**Your instructions**
Reproduce only the lines from the line containing "- op: recoloured" to the end of the entries below, including both of those lines.

**Task input**
§
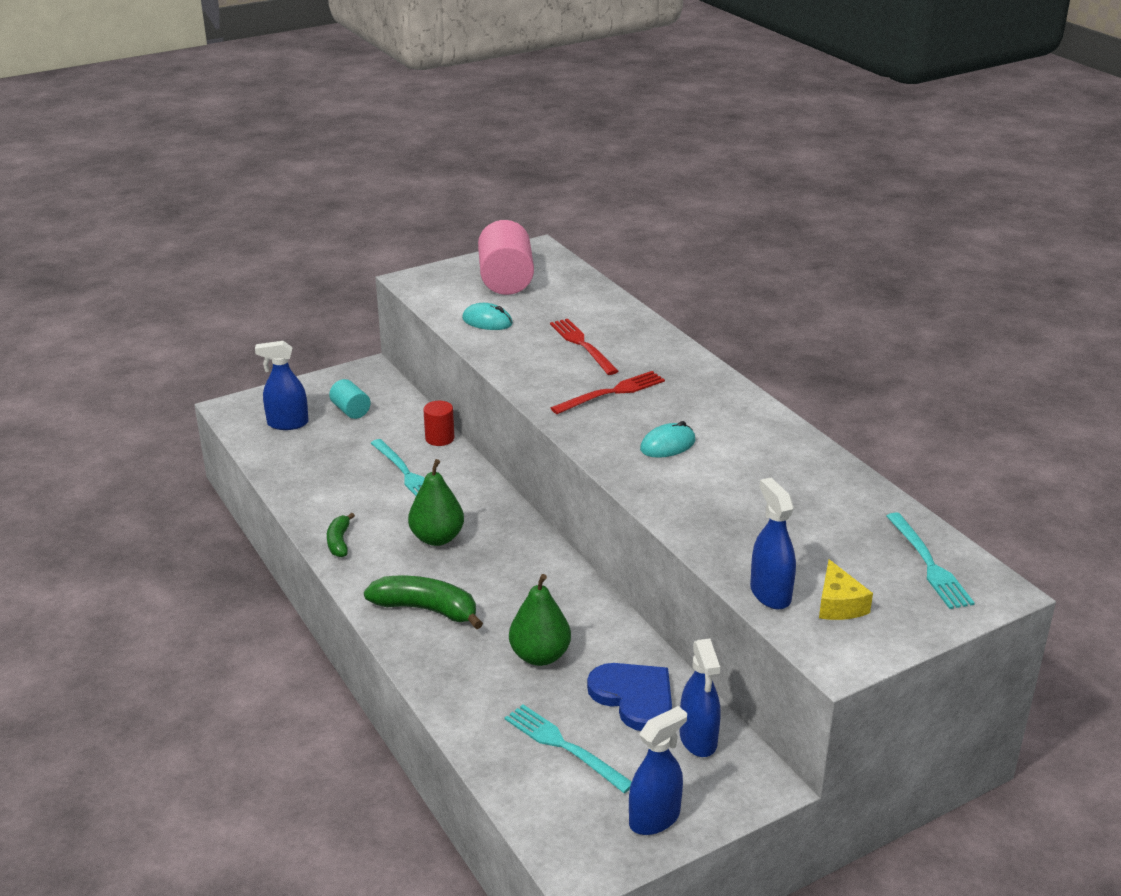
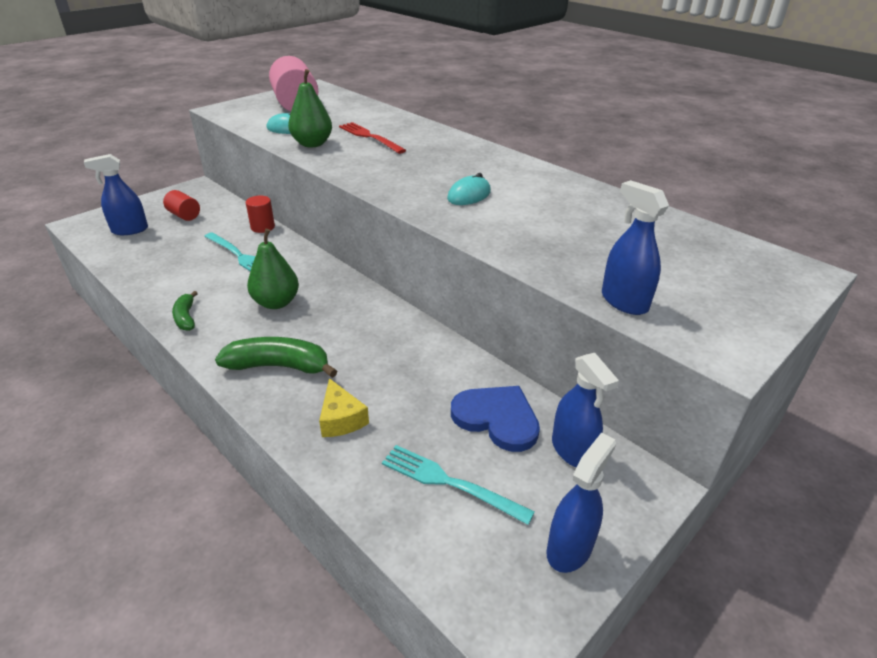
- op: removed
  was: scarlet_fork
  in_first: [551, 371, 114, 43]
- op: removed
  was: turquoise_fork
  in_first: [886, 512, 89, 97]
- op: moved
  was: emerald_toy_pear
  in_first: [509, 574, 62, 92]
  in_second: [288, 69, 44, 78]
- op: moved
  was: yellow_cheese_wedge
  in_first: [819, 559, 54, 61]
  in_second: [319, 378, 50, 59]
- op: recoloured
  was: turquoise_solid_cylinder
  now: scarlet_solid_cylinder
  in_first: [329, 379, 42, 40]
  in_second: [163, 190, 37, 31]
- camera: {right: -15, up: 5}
§
**Written reply**
- op: recoloured
  was: turquoise_solid_cylinder
  now: scarlet_solid_cylinder
  in_first: [329, 379, 42, 40]
  in_second: [163, 190, 37, 31]
- camera: {right: -15, up: 5}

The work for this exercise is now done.